*** MATERIAL FOR THE TASK Section Begins ***
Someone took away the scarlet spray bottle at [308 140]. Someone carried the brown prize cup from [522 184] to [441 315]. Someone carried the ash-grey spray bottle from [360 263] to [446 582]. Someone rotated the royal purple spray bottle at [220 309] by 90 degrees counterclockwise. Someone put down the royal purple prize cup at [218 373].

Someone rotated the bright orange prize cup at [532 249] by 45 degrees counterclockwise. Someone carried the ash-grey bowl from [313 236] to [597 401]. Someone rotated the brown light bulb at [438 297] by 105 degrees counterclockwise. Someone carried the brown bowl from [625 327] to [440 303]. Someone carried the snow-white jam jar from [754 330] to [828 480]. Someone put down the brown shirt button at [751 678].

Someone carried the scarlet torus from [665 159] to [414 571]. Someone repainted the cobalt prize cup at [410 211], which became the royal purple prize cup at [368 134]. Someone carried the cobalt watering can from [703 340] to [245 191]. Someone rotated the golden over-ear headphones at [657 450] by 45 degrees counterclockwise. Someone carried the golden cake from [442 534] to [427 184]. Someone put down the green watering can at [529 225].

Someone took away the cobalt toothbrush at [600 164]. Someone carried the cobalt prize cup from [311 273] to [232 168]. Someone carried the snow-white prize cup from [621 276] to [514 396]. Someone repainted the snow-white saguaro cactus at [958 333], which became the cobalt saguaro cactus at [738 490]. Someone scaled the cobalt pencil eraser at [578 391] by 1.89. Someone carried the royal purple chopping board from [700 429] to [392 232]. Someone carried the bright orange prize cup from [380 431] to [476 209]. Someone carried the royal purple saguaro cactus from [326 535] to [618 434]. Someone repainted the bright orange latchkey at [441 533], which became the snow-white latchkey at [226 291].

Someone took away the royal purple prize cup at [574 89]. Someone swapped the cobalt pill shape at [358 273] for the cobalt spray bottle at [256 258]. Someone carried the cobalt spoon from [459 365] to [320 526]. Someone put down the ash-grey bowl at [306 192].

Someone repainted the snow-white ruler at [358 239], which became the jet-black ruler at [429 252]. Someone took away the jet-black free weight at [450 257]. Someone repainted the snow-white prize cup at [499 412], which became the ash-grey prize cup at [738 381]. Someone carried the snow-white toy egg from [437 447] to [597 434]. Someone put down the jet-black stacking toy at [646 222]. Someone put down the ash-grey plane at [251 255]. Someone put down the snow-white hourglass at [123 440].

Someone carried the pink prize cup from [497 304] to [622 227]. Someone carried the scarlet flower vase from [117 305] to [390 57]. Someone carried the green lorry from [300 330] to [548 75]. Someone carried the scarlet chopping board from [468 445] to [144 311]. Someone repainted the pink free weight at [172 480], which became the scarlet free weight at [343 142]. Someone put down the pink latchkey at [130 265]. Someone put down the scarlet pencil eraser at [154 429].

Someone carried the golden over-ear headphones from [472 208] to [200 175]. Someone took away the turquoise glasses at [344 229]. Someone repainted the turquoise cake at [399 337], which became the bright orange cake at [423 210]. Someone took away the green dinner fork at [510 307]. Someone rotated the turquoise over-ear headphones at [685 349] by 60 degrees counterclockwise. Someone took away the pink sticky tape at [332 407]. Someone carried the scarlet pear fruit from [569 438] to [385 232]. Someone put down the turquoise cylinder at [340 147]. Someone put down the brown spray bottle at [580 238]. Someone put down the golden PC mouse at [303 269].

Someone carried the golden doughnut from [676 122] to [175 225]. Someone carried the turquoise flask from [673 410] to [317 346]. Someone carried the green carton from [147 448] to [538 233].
*** MATERIAL FOR THE TASK Section Ends ***
_WORK TO BE COMPLETED:_ Output the lines above exactly, but only those between the line holding "Someone repainted the snow-white ruler" and the line holding "Someone carried the pink", inclusive.

_WRITTEN REPLY:_
Someone repainted the snow-white ruler at [358 239], which became the jet-black ruler at [429 252]. Someone took away the jet-black free weight at [450 257]. Someone repainted the snow-white prize cup at [499 412], which became the ash-grey prize cup at [738 381]. Someone carried the snow-white toy egg from [437 447] to [597 434]. Someone put down the jet-black stacking toy at [646 222]. Someone put down the ash-grey plane at [251 255]. Someone put down the snow-white hourglass at [123 440].

Someone carried the pink prize cup from [497 304] to [622 227]. Someone carried the scarlet flower vase from [117 305] to [390 57]. Someone carried the green lorry from [300 330] to [548 75]. Someone carried the scarlet chopping board from [468 445] to [144 311]. Someone repainted the pink free weight at [172 480], which became the scarlet free weight at [343 142]. Someone put down the pink latchkey at [130 265]. Someone put down the scarlet pencil eraser at [154 429].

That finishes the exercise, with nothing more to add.